**SUPPLIED RECORDS:**
--
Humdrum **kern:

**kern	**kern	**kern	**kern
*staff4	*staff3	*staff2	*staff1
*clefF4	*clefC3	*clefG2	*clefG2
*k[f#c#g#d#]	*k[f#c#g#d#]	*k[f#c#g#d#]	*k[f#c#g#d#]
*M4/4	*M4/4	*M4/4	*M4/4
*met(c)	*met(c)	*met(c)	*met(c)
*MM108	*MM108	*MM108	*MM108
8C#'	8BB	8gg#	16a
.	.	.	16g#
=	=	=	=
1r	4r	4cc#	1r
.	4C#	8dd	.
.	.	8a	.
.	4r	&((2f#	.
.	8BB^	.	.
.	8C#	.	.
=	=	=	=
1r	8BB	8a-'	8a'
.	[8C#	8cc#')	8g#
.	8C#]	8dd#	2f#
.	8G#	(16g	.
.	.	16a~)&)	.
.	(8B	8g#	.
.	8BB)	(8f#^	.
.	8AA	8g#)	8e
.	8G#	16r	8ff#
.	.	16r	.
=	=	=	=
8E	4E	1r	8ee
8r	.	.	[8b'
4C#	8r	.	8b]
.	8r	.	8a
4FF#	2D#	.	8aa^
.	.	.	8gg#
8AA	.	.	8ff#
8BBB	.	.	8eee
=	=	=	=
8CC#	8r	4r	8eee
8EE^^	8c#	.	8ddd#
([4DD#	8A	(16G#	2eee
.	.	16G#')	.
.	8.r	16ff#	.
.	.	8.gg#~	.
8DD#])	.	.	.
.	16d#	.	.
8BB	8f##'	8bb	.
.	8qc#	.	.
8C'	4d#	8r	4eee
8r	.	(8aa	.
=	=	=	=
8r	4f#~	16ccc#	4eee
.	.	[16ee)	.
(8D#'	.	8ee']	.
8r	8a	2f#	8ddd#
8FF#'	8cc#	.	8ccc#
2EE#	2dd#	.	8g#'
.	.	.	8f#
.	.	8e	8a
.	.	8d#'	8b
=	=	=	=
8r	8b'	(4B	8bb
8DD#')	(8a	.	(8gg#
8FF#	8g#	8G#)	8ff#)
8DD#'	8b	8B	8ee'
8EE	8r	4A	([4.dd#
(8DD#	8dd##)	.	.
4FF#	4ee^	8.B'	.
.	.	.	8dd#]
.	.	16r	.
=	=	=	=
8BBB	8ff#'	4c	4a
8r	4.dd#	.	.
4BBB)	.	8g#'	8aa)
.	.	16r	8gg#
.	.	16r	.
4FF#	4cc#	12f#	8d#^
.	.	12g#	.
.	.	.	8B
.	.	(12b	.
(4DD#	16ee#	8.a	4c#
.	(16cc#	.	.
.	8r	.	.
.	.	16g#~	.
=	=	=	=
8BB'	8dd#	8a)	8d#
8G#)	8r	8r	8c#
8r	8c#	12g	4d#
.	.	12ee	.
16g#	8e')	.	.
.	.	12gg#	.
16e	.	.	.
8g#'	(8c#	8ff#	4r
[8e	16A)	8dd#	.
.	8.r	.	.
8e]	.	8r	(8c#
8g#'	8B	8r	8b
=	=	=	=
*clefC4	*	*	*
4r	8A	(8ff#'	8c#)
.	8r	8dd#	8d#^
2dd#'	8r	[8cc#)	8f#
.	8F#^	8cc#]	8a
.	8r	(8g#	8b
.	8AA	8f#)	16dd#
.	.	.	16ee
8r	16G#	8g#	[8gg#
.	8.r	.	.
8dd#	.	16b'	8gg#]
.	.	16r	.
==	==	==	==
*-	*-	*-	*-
--
**REQUEST:**
Present every line of the items above as a Markdown table with the columns Number and Text, giving each line a row number and leaving out blank lines.

**RESPONSE TO THIS TASK:**
| Number | Text |
|---|---|
| 1 | Humdrum **kern: |
| 2 | **kern	**kern	**kern	**kern |
| 3 | *staff4	*staff3	*staff2	*staff1 |
| 4 | *clefF4	*clefC3	*clefG2	*clefG2 |
| 5 | *k[f#c#g#d#]	*k[f#c#g#d#]	*k[f#c#g#d#]	*k[f#c#g#d#] |
| 6 | *M4/4	*M4/4	*M4/4	*M4/4 |
| 7 | *met(c)	*met(c)	*met(c)	*met(c) |
| 8 | *MM108	*MM108	*MM108	*MM108 |
| 9 | 8C#'	8BB	8gg#	16a |
| 10 | .	.	.	16g# |
| 11 | =	=	=	= |
| 12 | 1r	4r	4cc#	1r |
| 13 | .	4C#	8dd	. |
| 14 | .	.	8a	. |
| 15 | .	4r	&((2f#	. |
| 16 | .	8BB^	.	. |
| 17 | .	8C#	.	. |
| 18 | =	=	=	= |
| 19 | 1r	8BB	8a-'	8a' |
| 20 | .	[8C#	8cc#')	8g# |
| 21 | .	8C#]	8dd#	2f# |
| 22 | .	8G#	(16g	. |
| 23 | .	.	16a~)&)	. |
| 24 | .	(8B	8g#	. |
| 25 | .	8BB)	(8f#^	. |
| 26 | .	8AA	8g#)	8e |
| 27 | .	8G#	16r	8ff# |
| 28 | .	.	16r	. |
| 29 | =	=	=	= |
| 30 | 8E	4E	1r	8ee |
| 31 | 8r	.	.	[8b' |
| 32 | 4C#	8r	.	8b] |
| 33 | .	8r	.	8a |
| 34 | 4FF#	2D#	.	8aa^ |
| 35 | .	.	.	8gg# |
| 36 | 8AA	.	.	8ff# |
| 37 | 8BBB	.	.	8eee |
| 38 | =	=	=	= |
| 39 | 8CC#	8r	4r	8eee |
| 40 | 8EE^^	8c#	.	8ddd# |
| 41 | ([4DD#	8A	(16G#	2eee |
| 42 | .	.	16G#')	. |
| 43 | .	8.r	16ff#	. |
| 44 | .	.	8.gg#~	. |
| 45 | 8DD#])	.	.	. |
| 46 | .	16d#	.	. |
| 47 | 8BB	8f##'	8bb	. |
| 48 | .	8qc#	.	. |
| 49 | 8C'	4d#	8r	4eee |
| 50 | 8r	.	(8aa	. |
| 51 | =	=	=	= |
| 52 | 8r	4f#~	16ccc#	4eee |
| 53 | .	.	[16ee)	. |
| 54 | (8D#'	.	8ee']	. |
| 55 | 8r	8a	2f#	8ddd# |
| 56 | 8FF#'	8cc#	.	8ccc# |
| 57 | 2EE#	2dd#	.	8g#' |
| 58 | .	.	.	8f# |
| 59 | .	.	8e	8a |
| 60 | .	.	8d#'	8b |
| 61 | =	=	=	= |
| 62 | 8r	8b'	(4B	8bb |
| 63 | 8DD#')	(8a	.	(8gg# |
| 64 | 8FF#	8g#	8G#)	8ff#) |
| 65 | 8DD#'	8b	8B	8ee' |
| 66 | 8EE	8r	4A	([4.dd# |
| 67 | (8DD#	8dd##)	.	. |
| 68 | 4FF#	4ee^	8.B'	. |
| 69 | .	.	.	8dd#] |
| 70 | .	.	16r	. |
| 71 | =	=	=	= |
| 72 | 8BBB	8ff#'	4c	4a |
| 73 | 8r	4.dd#	.	. |
| 74 | 4BBB)	.	8g#'	8aa) |
| 75 | .	.	16r	8gg# |
| 76 | .	.	16r	. |
| 77 | 4FF#	4cc#	12f#	8d#^ |
| 78 | .	.	12g#	. |
| 79 | .	.	.	8B |
| 80 | .	.	(12b	. |
| 81 | (4DD#	16ee#	8.a	4c# |
| 82 | .	(16cc#	.	. |
| 83 | .	8r	.	. |
| 84 | .	.	16g#~	. |
| 85 | =	=	=	= |
| 86 | 8BB'	8dd#	8a)	8d# |
| 87 | 8G#)	8r	8r	8c# |
| 88 | 8r	8c#	12g	4d# |
| 89 | .	.	12ee	. |
| 90 | 16g#	8e')	.	. |
| 91 | .	.	12gg#	. |
| 92 | 16e	.	.	. |
| 93 | 8g#'	(8c#	8ff#	4r |
| 94 | [8e	16A)	8dd#	. |
| 95 | .	8.r	.	. |
| 96 | 8e]	.	8r	(8c# |
| 97 | 8g#'	8B	8r	8b |
| 98 | =	=	=	= |
| 99 | *clefC4	*	*	* |
| 100 | 4r	8A	(8ff#'	8c#) |
| 101 | .	8r	8dd#	8d#^ |
| 102 | 2dd#'	8r	[8cc#)	8f# |
| 103 | .	8F#^	8cc#]	8a |
| 104 | .	8r	(8g#	8b |
| 105 | .	8AA	8f#)	16dd# |
| 106 | .	.	.	16ee |
| 107 | 8r	16G#	8g#	[8gg# |
| 108 | .	8.r	.	. |
| 109 | 8dd#	.	16b'	8gg#] |
| 110 | .	.	16r	. |
| 111 | ==	==	==	== |
| 112 | *-	*-	*-	*- |